* _GOAL OF THE EXERCISE_: Return, from the lines below, each one that includes the word "none".

----

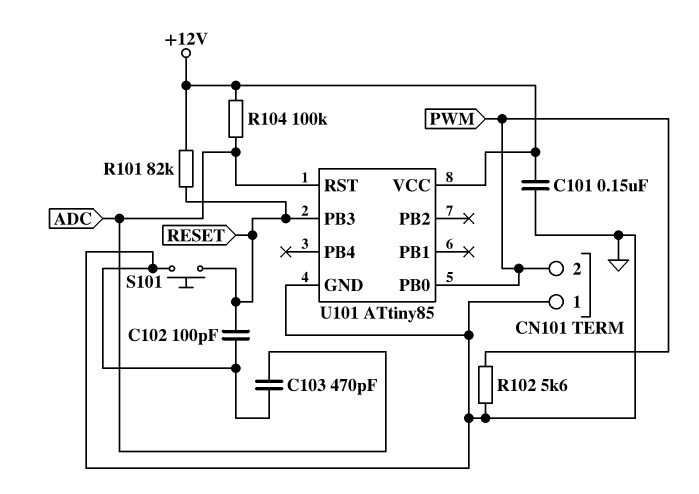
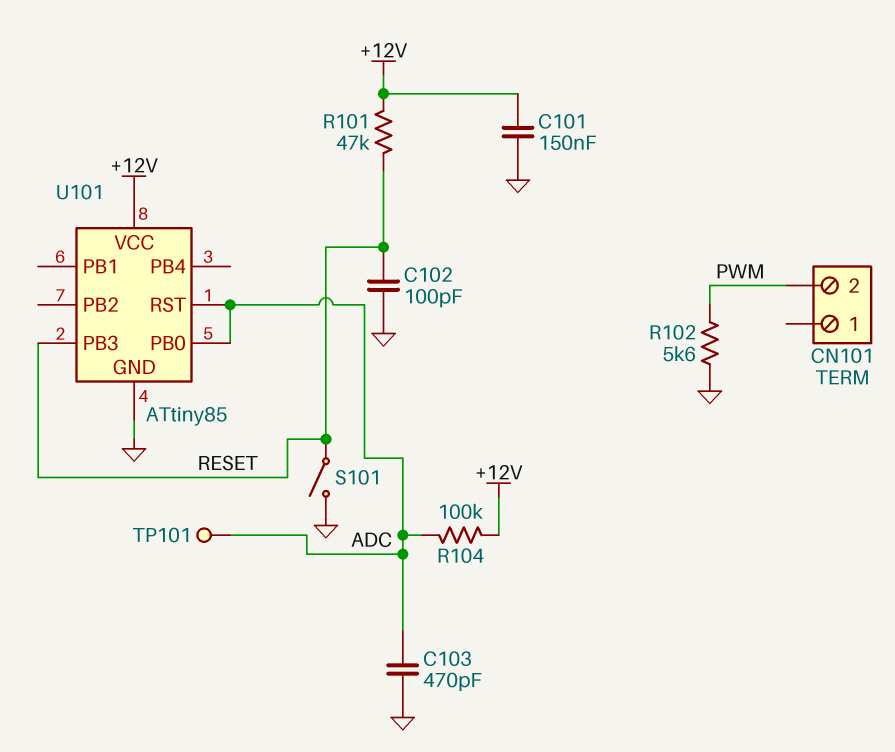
CN101 pin 1: GND -> none
R101: 82k (+12V, RESET) -> 47k (+12V, RESET)
S101: button (GND, RESET) -> switch (GND, RESET)
TP101: none -> test point (ADC)
U101 pin PB0: PWM -> ADC

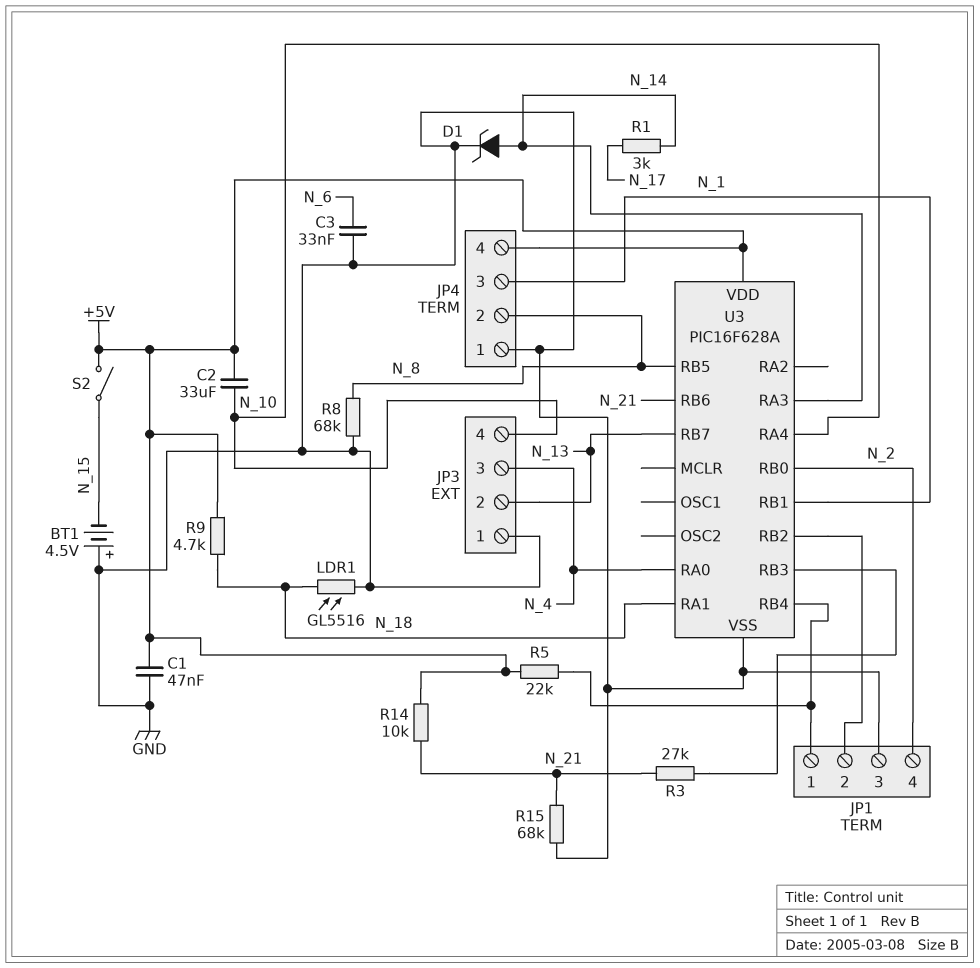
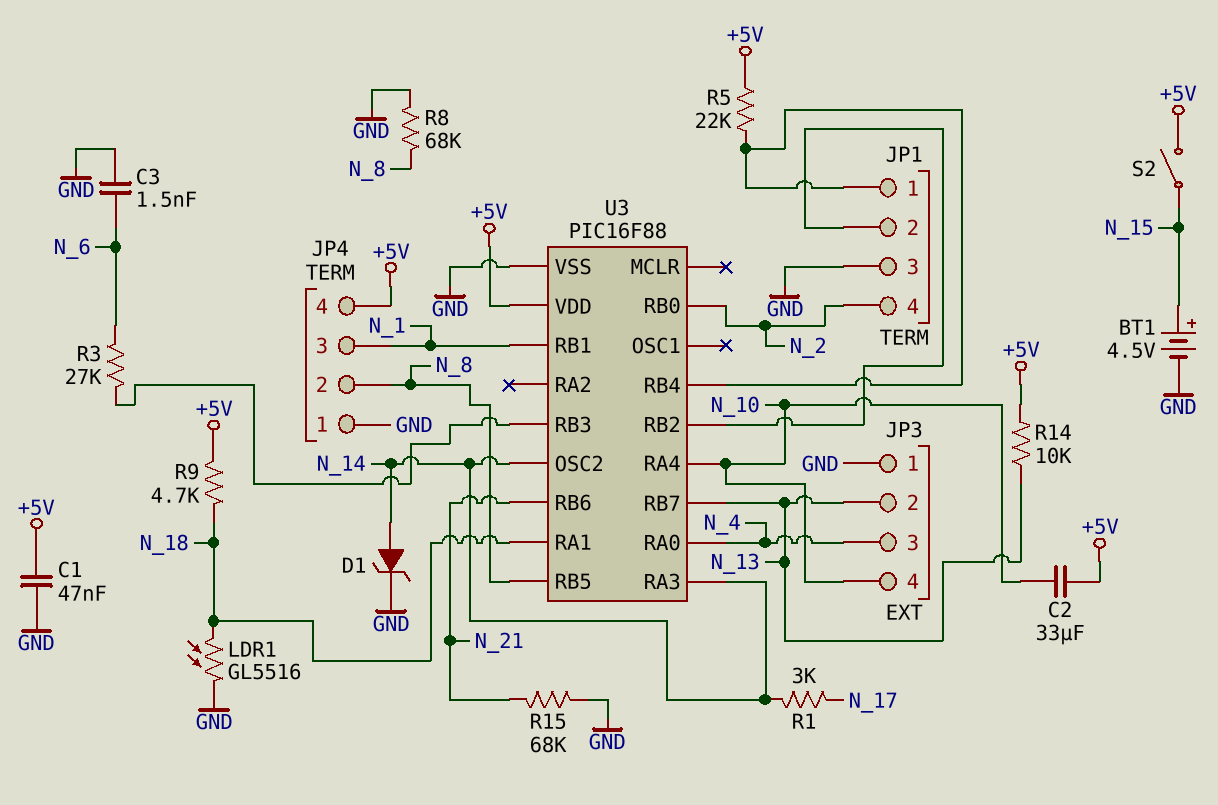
BT1: 4.5V (plus GND, minus N_15) -> 4.5V (plus N_15, minus GND)
C3: 33nF (GND, N_6) -> 1.5nF (GND, N_6)
R3: 27k (N_21, U3/RB3) -> 27k (N_6, U3/RB3)
R14: 10k (+5V, N_21) -> 10k (+5V, N_13)
U3: PIC16F628A -> PIC16F88
U3 pin OSC2: none -> N_14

----

* _EXERCISE OUTPUT_:
CN101 pin 1: GND -> none
TP101: none -> test point (ADC)
U3 pin OSC2: none -> N_14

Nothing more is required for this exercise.